Set the data down exactly as it stands, and keep its pictures out.

→ Data for review:

################

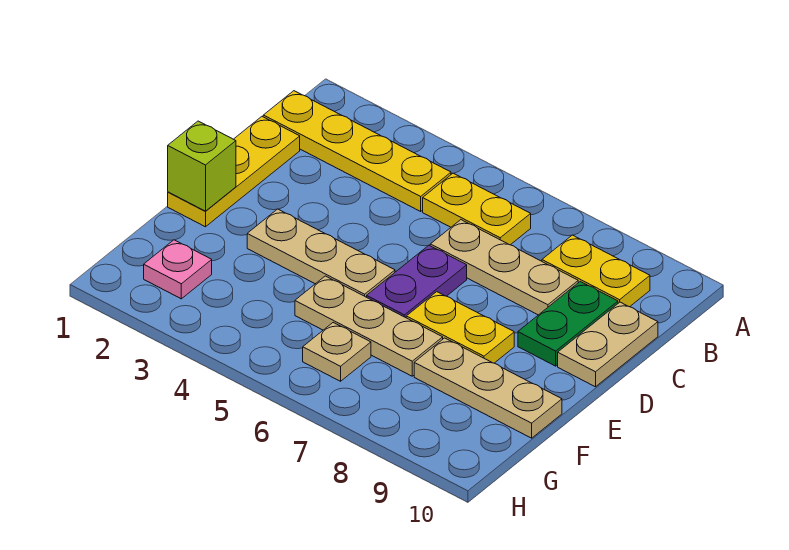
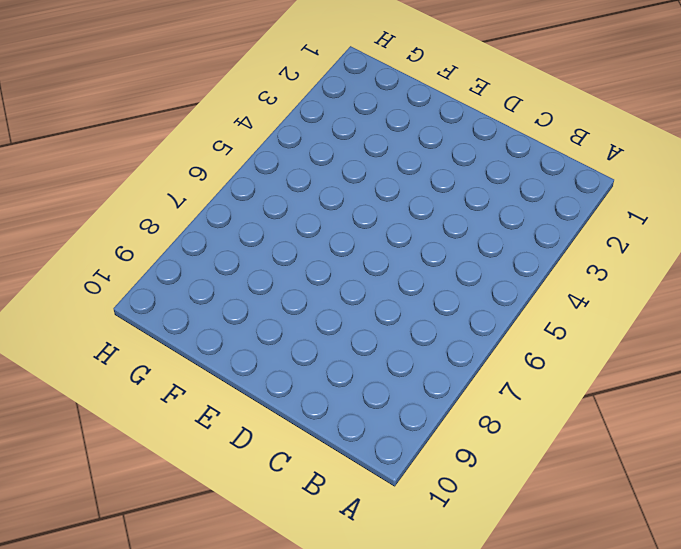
none -> yellow plate B1:B4 level 1
none -> yellow plate B5:B6 level 1
none -> yellow plate B8:B9 level 1

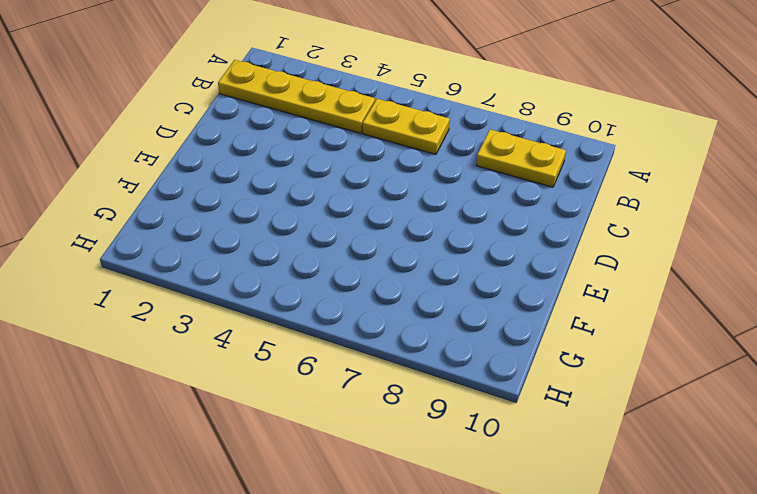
none -> yellow plate C1:E1 level 1
none -> tan plate C6:C8 level 1
none -> green plate C9:D9 level 1

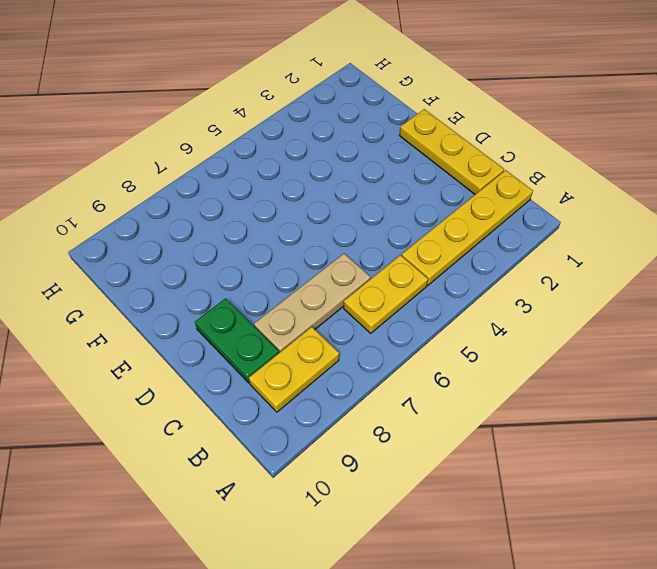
none -> tan plate C10:D10 level 1
none -> purple plate D6:E6 level 1
none -> tan plate E3:E5 level 1

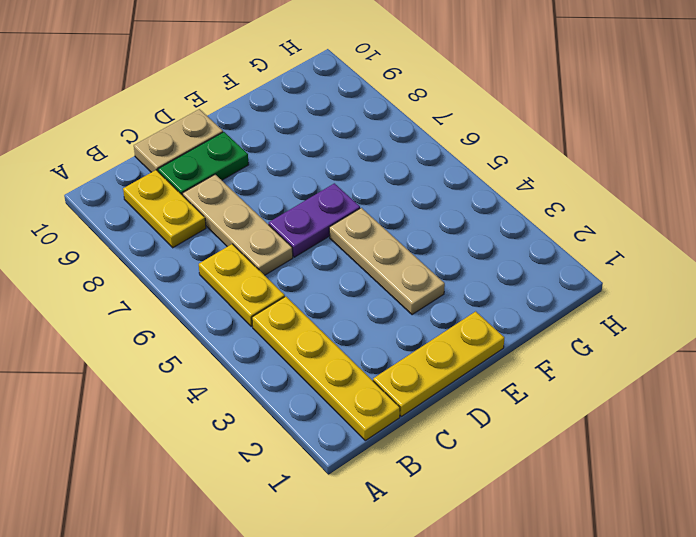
none -> yellow plate E7:E8 level 1
none -> tan plate F5:F7 level 1
none -> tan plate F8:F10 level 1

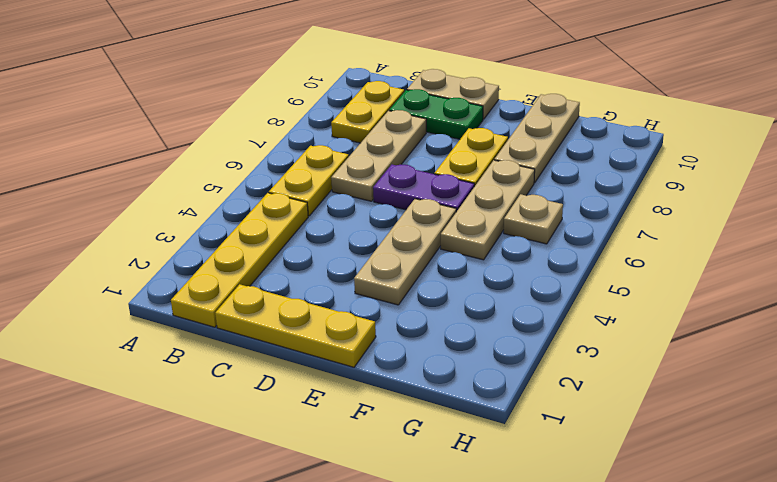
none -> pink plate G2 level 1
none -> lime brick E1 level 2

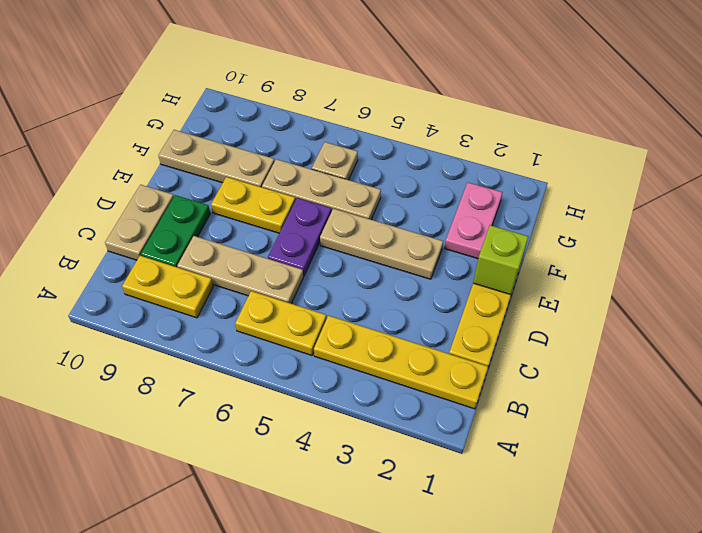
pink plate F2:G2 level 1 -> pink plate G2 level 1

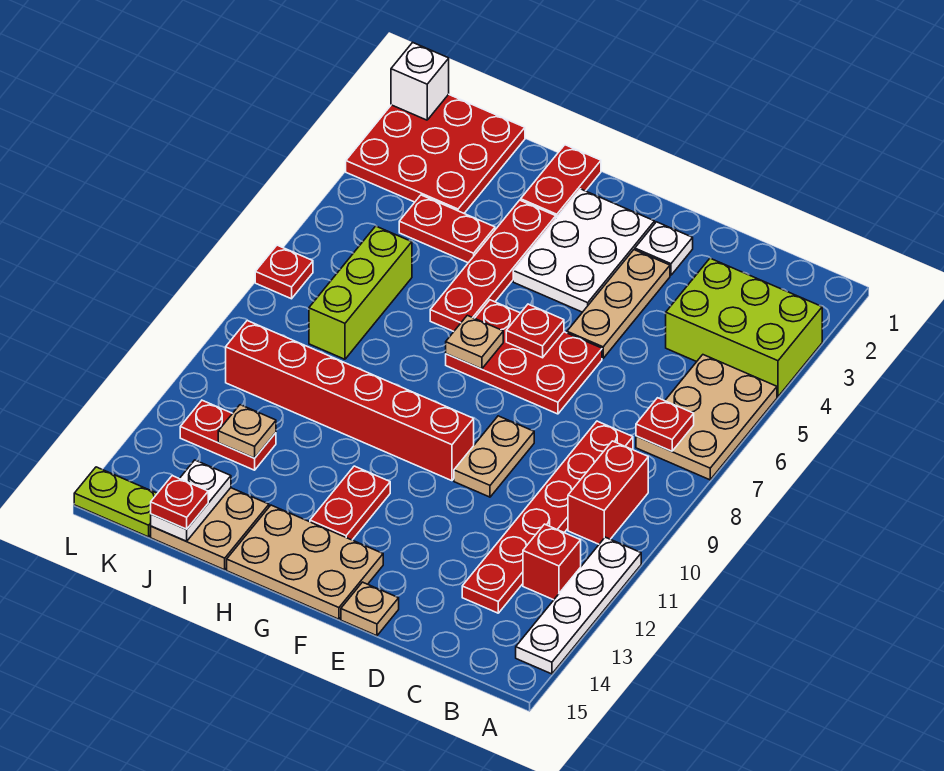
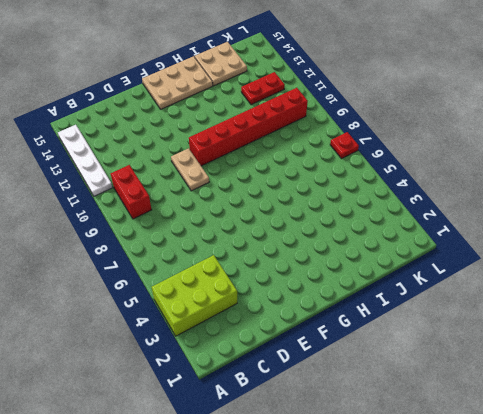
none -> tan plate A5:B7 level 1
none -> red brick B12 level 1
none -> red plate C8:C13 level 1
none -> white plate E2 level 1

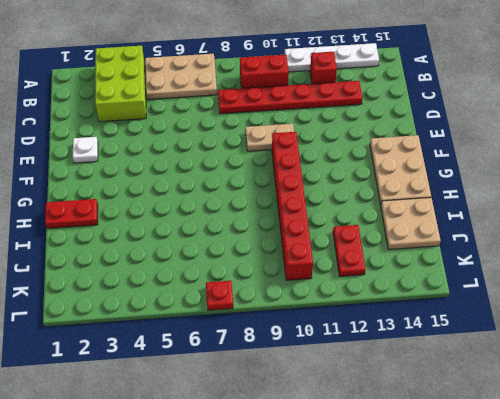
none -> tan plate E3:E5 level 1
none -> red plate E6:G7 level 1
none -> tan plate E15 level 1
none -> white plate F2:G4 level 1

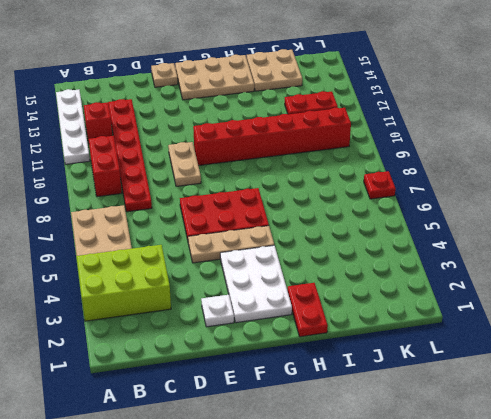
tan plate E5:G5 level 1 -> tan plate E3:E5 level 1
none -> red plate G12:G13 level 1
none -> red plate H3:H6 level 1
none -> red plate I4:J4 level 1
none -> red plate J1:L3 level 1

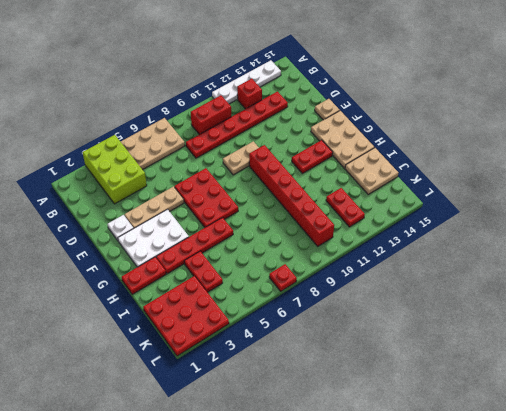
none -> lime brick J6:J8 level 1
none -> lime plate K15:L15 level 1
none -> red plate B7 level 2
none -> red plate F6 level 2

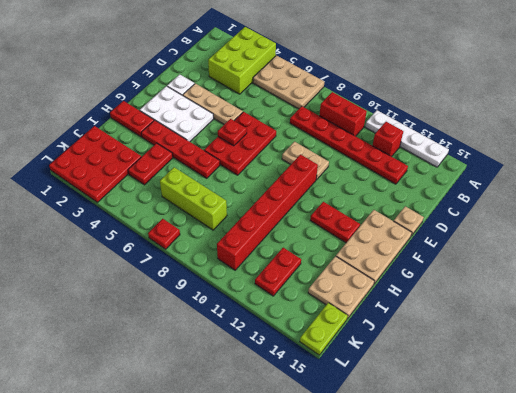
none -> red plate B7 level 2
none -> tan plate G7 level 2
none -> tan plate J12 level 2
none -> white plate J14:J15 level 2

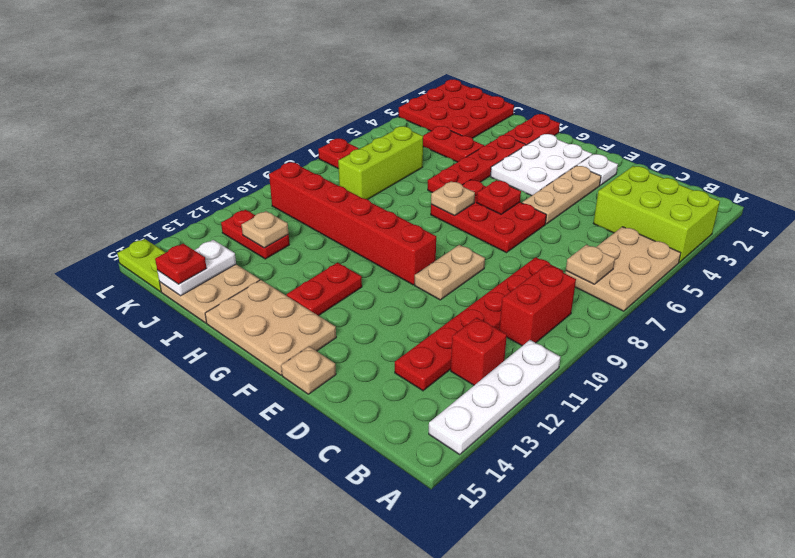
tan plate B7 level 2 -> red plate B7 level 2
none -> white brick L1 level 2

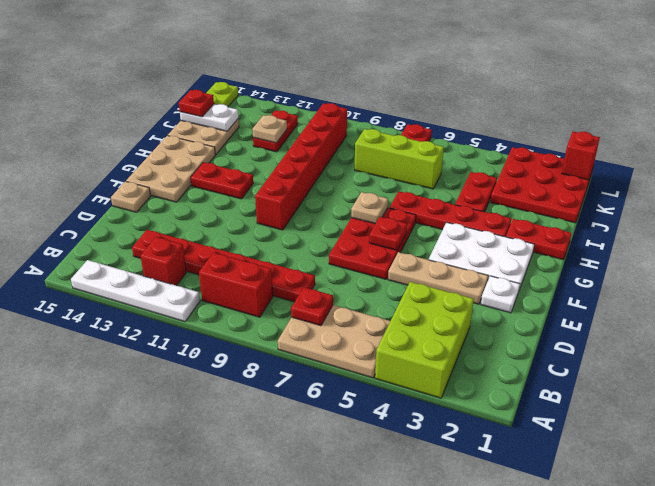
red brick L1 level 2 -> white brick L1 level 2
none -> tan plate E9:E10 level 1

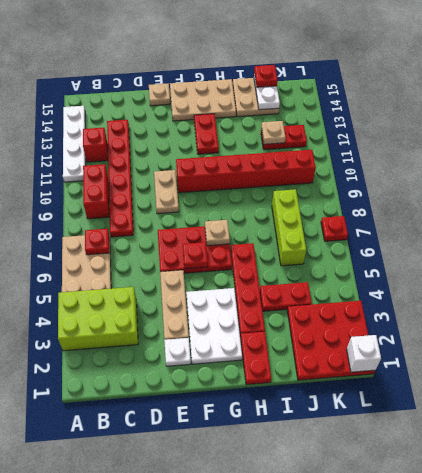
none -> lime plate K15:L15 level 1

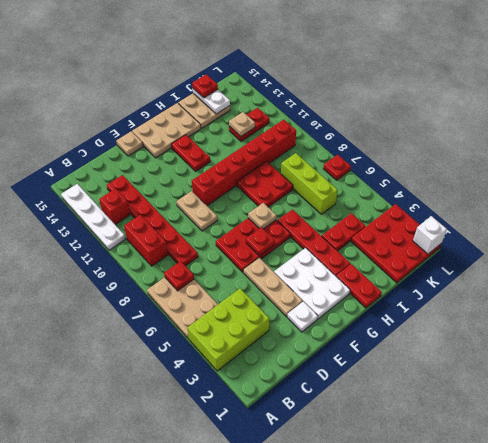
red plate H8:I9 level 1 -> none
none -> lime plate K15:L15 level 1

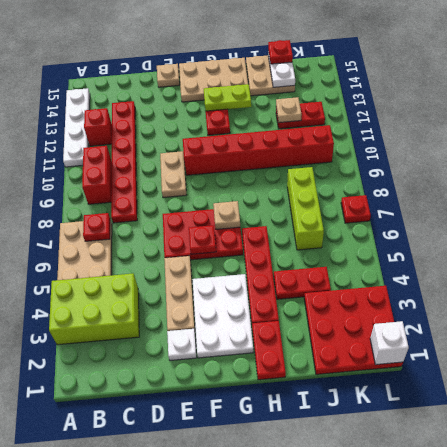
lime plate G13:H13 level 2 -> lime plate K15:L15 level 1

################

→ Output of the exercise:
none -> yellow plate B1:B4 level 1
none -> yellow plate B5:B6 level 1
none -> yellow plate B8:B9 level 1

none -> yellow plate C1:E1 level 1
none -> tan plate C6:C8 level 1
none -> green plate C9:D9 level 1

none -> tan plate C10:D10 level 1
none -> purple plate D6:E6 level 1
none -> tan plate E3:E5 level 1

none -> yellow plate E7:E8 level 1
none -> tan plate F5:F7 level 1
none -> tan plate F8:F10 level 1

none -> pink plate G2 level 1
none -> lime brick E1 level 2

pink plate F2:G2 level 1 -> pink plate G2 level 1

none -> tan plate A5:B7 level 1
none -> red brick B12 level 1
none -> red plate C8:C13 level 1
none -> white plate E2 level 1

none -> tan plate E3:E5 level 1
none -> red plate E6:G7 level 1
none -> tan plate E15 level 1
none -> white plate F2:G4 level 1

tan plate E5:G5 level 1 -> tan plate E3:E5 level 1
none -> red plate G12:G13 level 1
none -> red plate H3:H6 level 1
none -> red plate I4:J4 level 1
none -> red plate J1:L3 level 1

none -> lime brick J6:J8 level 1
none -> lime plate K15:L15 level 1
none -> red plate B7 level 2
none -> red plate F6 level 2

none -> red plate B7 level 2
none -> tan plate G7 level 2
none -> tan plate J12 level 2
none -> white plate J14:J15 level 2

tan plate B7 level 2 -> red plate B7 level 2
none -> white brick L1 level 2

red brick L1 level 2 -> white brick L1 level 2
none -> tan plate E9:E10 level 1

none -> lime plate K15:L15 level 1

red plate H8:I9 level 1 -> none
none -> lime plate K15:L15 level 1

lime plate G13:H13 level 2 -> lime plate K15:L15 level 1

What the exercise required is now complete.